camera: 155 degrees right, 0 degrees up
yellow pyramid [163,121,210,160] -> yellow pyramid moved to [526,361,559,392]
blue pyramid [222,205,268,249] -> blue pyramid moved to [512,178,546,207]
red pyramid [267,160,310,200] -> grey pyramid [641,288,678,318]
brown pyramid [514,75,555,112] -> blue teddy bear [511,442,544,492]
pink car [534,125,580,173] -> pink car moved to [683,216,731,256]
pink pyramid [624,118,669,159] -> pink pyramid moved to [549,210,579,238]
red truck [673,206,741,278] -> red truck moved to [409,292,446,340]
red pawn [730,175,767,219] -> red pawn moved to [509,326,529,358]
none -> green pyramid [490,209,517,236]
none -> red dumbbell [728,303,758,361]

____________

- _Aim of the task_
Report all lines of the data that include the word "pink".

- _Output for this exercise_
pink car [534,125,580,173] -> pink car moved to [683,216,731,256]
pink pyramid [624,118,669,159] -> pink pyramid moved to [549,210,579,238]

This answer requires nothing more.